* **The problem**
Present every line of the items below as a Markdown table with two columns, Row and Line, numbering the rows in order and skipping blank lines. Leave the pictures out of the table.

## start Data entries

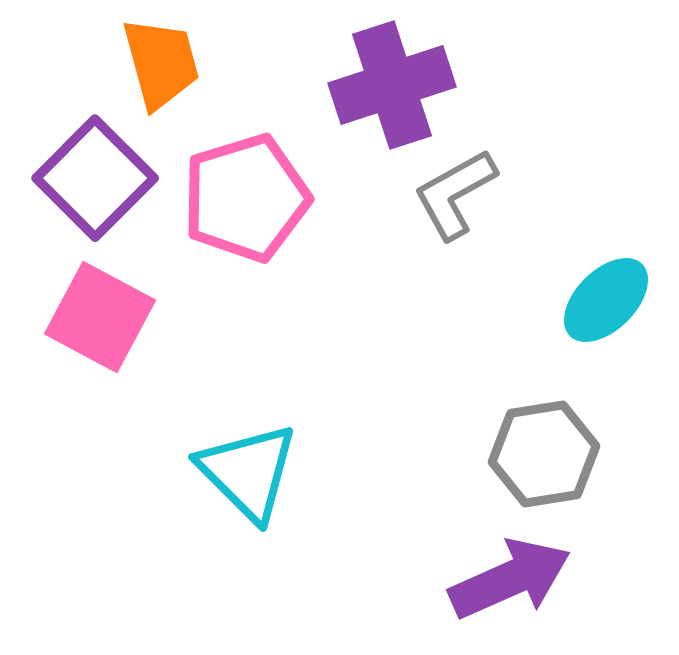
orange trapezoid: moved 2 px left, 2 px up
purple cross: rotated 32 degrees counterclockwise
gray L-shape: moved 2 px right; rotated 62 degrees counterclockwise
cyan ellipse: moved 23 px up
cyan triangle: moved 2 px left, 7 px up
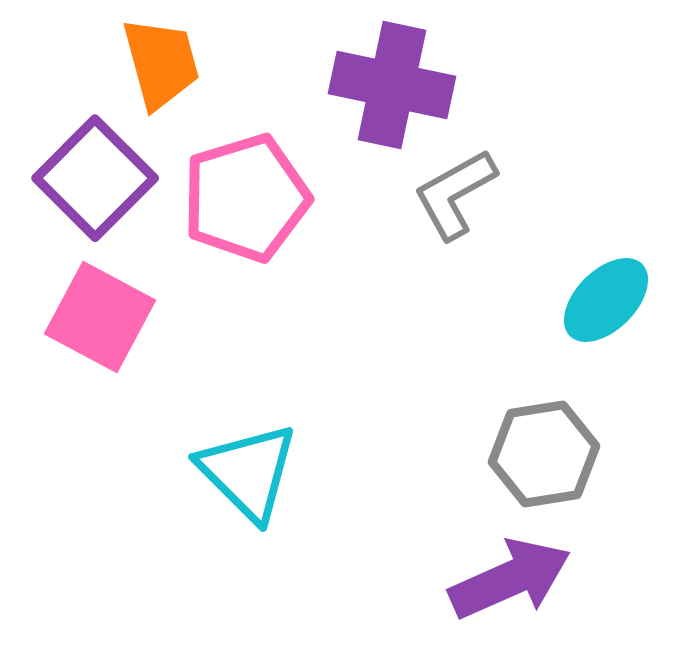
purple cross: rotated 30 degrees clockwise
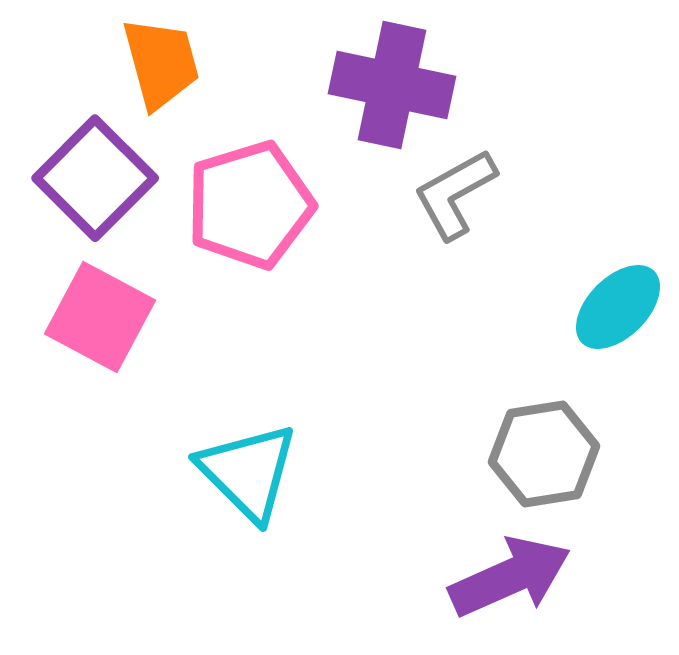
pink pentagon: moved 4 px right, 7 px down
cyan ellipse: moved 12 px right, 7 px down
purple arrow: moved 2 px up
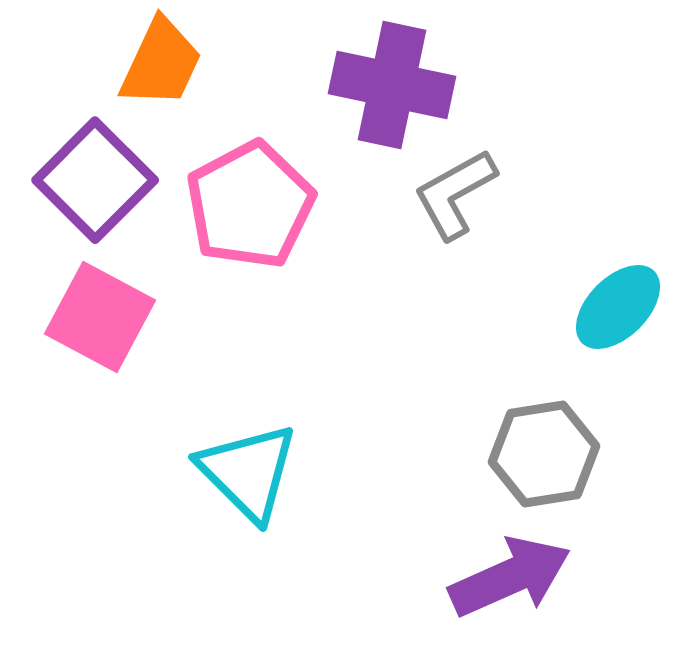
orange trapezoid: rotated 40 degrees clockwise
purple square: moved 2 px down
pink pentagon: rotated 11 degrees counterclockwise
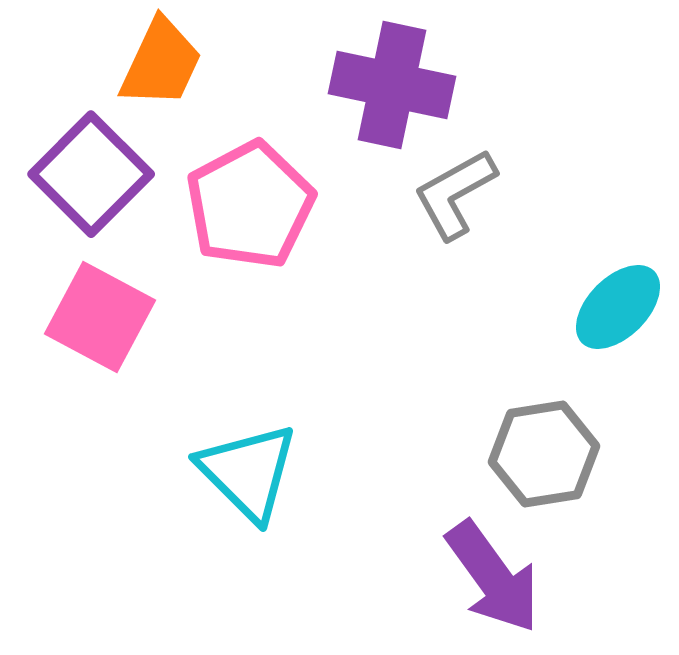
purple square: moved 4 px left, 6 px up
purple arrow: moved 17 px left; rotated 78 degrees clockwise
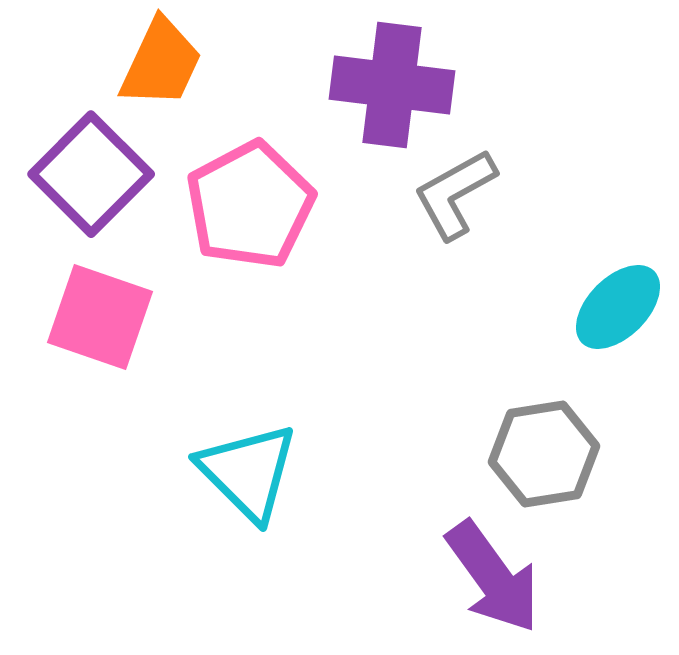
purple cross: rotated 5 degrees counterclockwise
pink square: rotated 9 degrees counterclockwise
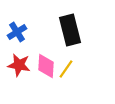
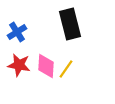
black rectangle: moved 6 px up
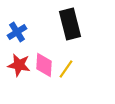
pink diamond: moved 2 px left, 1 px up
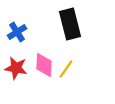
red star: moved 3 px left, 3 px down
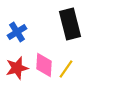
red star: moved 1 px right; rotated 25 degrees counterclockwise
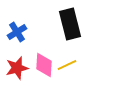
yellow line: moved 1 px right, 4 px up; rotated 30 degrees clockwise
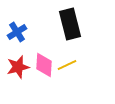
red star: moved 1 px right, 1 px up
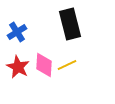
red star: rotated 30 degrees counterclockwise
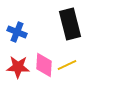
blue cross: rotated 36 degrees counterclockwise
red star: rotated 25 degrees counterclockwise
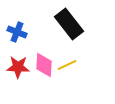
black rectangle: moved 1 px left; rotated 24 degrees counterclockwise
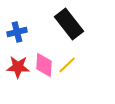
blue cross: rotated 36 degrees counterclockwise
yellow line: rotated 18 degrees counterclockwise
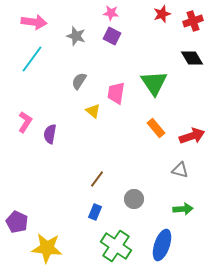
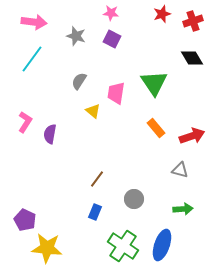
purple square: moved 3 px down
purple pentagon: moved 8 px right, 2 px up
green cross: moved 7 px right
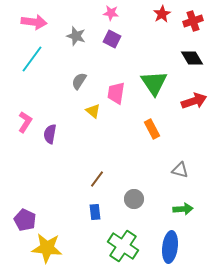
red star: rotated 12 degrees counterclockwise
orange rectangle: moved 4 px left, 1 px down; rotated 12 degrees clockwise
red arrow: moved 2 px right, 35 px up
blue rectangle: rotated 28 degrees counterclockwise
blue ellipse: moved 8 px right, 2 px down; rotated 12 degrees counterclockwise
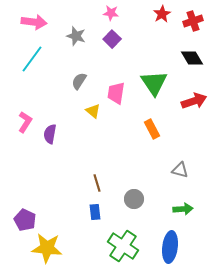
purple square: rotated 18 degrees clockwise
brown line: moved 4 px down; rotated 54 degrees counterclockwise
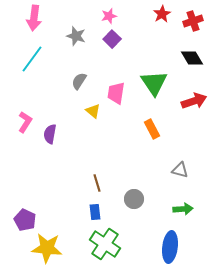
pink star: moved 2 px left, 3 px down; rotated 21 degrees counterclockwise
pink arrow: moved 4 px up; rotated 90 degrees clockwise
green cross: moved 18 px left, 2 px up
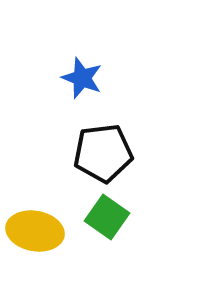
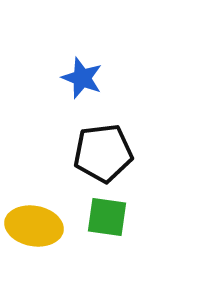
green square: rotated 27 degrees counterclockwise
yellow ellipse: moved 1 px left, 5 px up
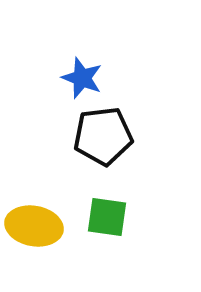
black pentagon: moved 17 px up
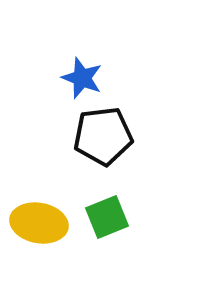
green square: rotated 30 degrees counterclockwise
yellow ellipse: moved 5 px right, 3 px up
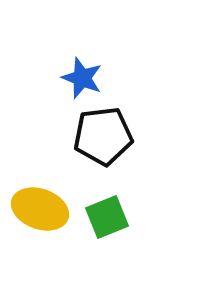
yellow ellipse: moved 1 px right, 14 px up; rotated 10 degrees clockwise
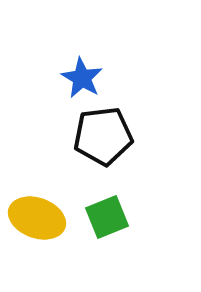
blue star: rotated 9 degrees clockwise
yellow ellipse: moved 3 px left, 9 px down
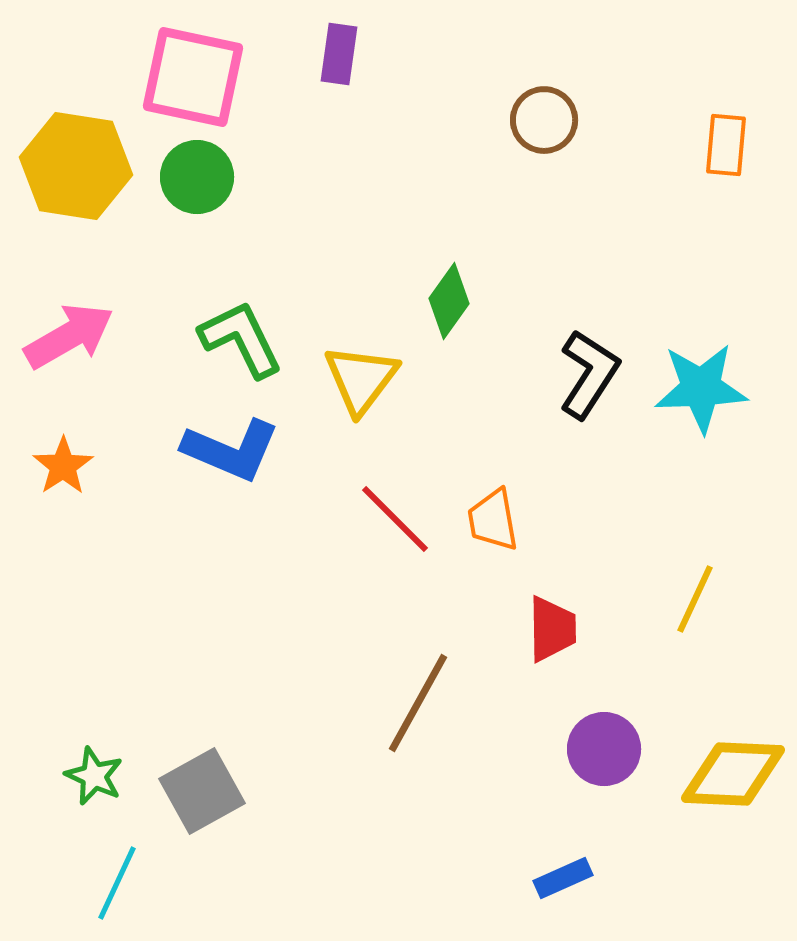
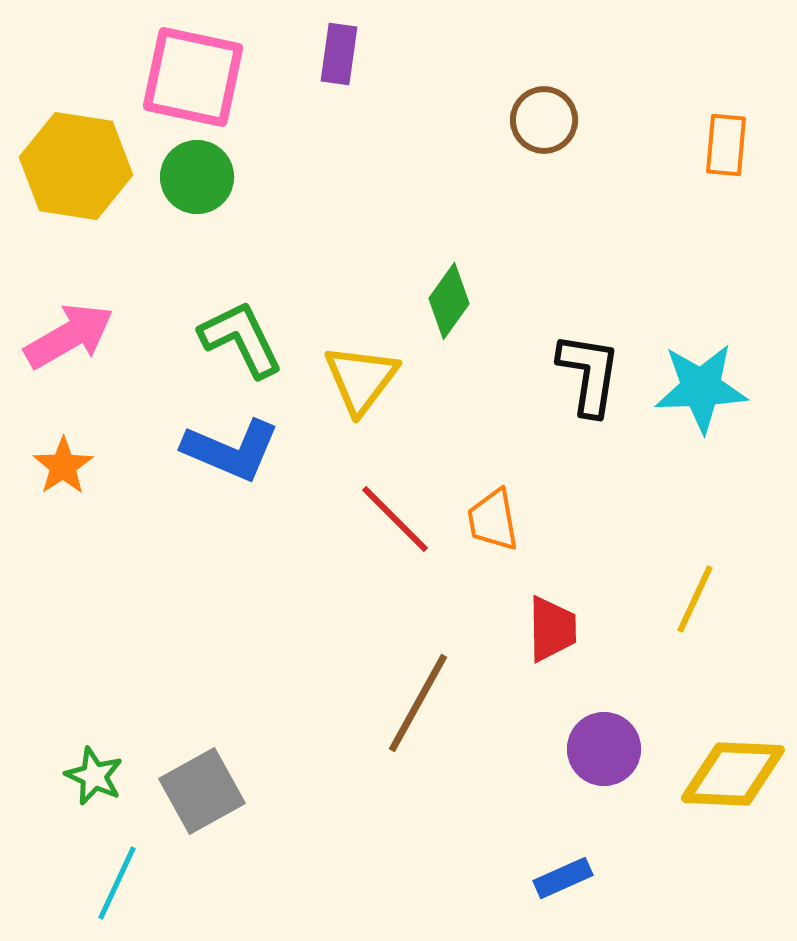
black L-shape: rotated 24 degrees counterclockwise
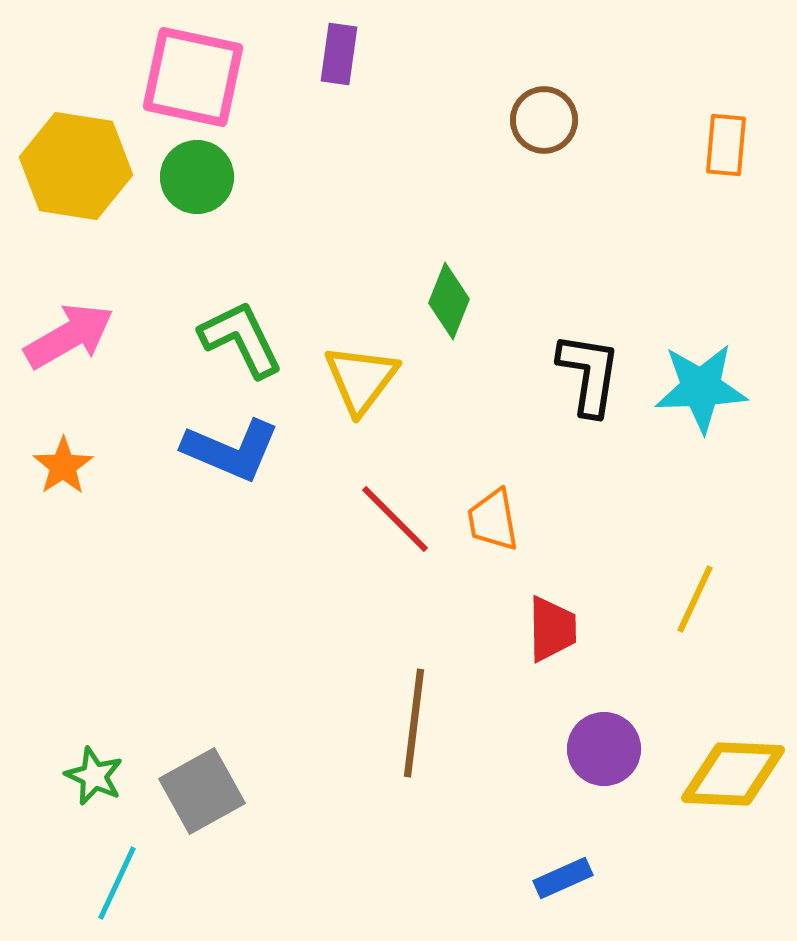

## end Data entries

* **Task solution**
| Row | Line |
|---|---|
| 1 | orange trapezoid: moved 2 px left, 2 px up |
| 2 | purple cross: rotated 32 degrees counterclockwise |
| 3 | gray L-shape: moved 2 px right; rotated 62 degrees counterclockwise |
| 4 | cyan ellipse: moved 23 px up |
| 5 | cyan triangle: moved 2 px left, 7 px up |
| 6 | purple cross: rotated 30 degrees clockwise |
| 7 | pink pentagon: moved 4 px right, 7 px down |
| 8 | cyan ellipse: moved 12 px right, 7 px down |
| 9 | purple arrow: moved 2 px up |
| 10 | orange trapezoid: rotated 40 degrees clockwise |
| 11 | purple square: moved 2 px down |
| 12 | pink pentagon: rotated 11 degrees counterclockwise |
| 13 | purple square: moved 4 px left, 6 px up |
| 14 | purple arrow: moved 17 px left; rotated 78 degrees clockwise |
| 15 | purple cross: rotated 5 degrees counterclockwise |
| 16 | pink square: rotated 9 degrees counterclockwise |
| 17 | black rectangle: moved 6 px up |
| 18 | pink diamond: moved 2 px left, 1 px up |
| 19 | red star: moved 3 px left, 3 px down |
| 20 | red star: moved 1 px right; rotated 25 degrees counterclockwise |
| 21 | yellow line: moved 1 px right, 4 px up; rotated 30 degrees clockwise |
| 22 | red star: moved 1 px right, 1 px up |
| 23 | red star: rotated 30 degrees counterclockwise |
| 24 | blue cross: rotated 36 degrees counterclockwise |
| 25 | red star: rotated 25 degrees counterclockwise |
| 26 | black rectangle: moved 1 px left; rotated 24 degrees counterclockwise |
| 27 | blue cross: rotated 36 degrees counterclockwise |
| 28 | yellow line: rotated 18 degrees counterclockwise |
| 29 | purple square: moved 3 px down |
| 30 | purple pentagon: moved 8 px right, 2 px up |
| 31 | green cross: moved 7 px right |
| 32 | red star: rotated 12 degrees counterclockwise |
| 33 | orange rectangle: moved 4 px left, 1 px down; rotated 12 degrees clockwise |
| 34 | red arrow: moved 2 px right, 35 px up |
| 35 | blue rectangle: rotated 28 degrees counterclockwise |
| 36 | blue ellipse: moved 8 px right, 2 px down; rotated 12 degrees counterclockwise |
| 37 | purple square: rotated 18 degrees clockwise |
| 38 | brown line: moved 4 px down; rotated 54 degrees counterclockwise |
| 39 | pink star: moved 2 px left, 3 px down; rotated 21 degrees counterclockwise |
| 40 | pink arrow: moved 4 px up; rotated 90 degrees clockwise |
| 41 | green cross: moved 18 px left, 2 px up |
| 42 | green square: rotated 27 degrees counterclockwise |
| 43 | yellow ellipse: moved 1 px left, 5 px up |
| 44 | black pentagon: moved 17 px up |
| 45 | green square: rotated 30 degrees counterclockwise |
| 46 | yellow ellipse: moved 5 px right, 3 px up |
| 47 | yellow ellipse: moved 1 px right, 14 px up; rotated 10 degrees clockwise |
| 48 | blue star: rotated 9 degrees clockwise |
| 49 | yellow ellipse: moved 3 px left, 9 px down |
| 50 | black L-shape: rotated 24 degrees counterclockwise |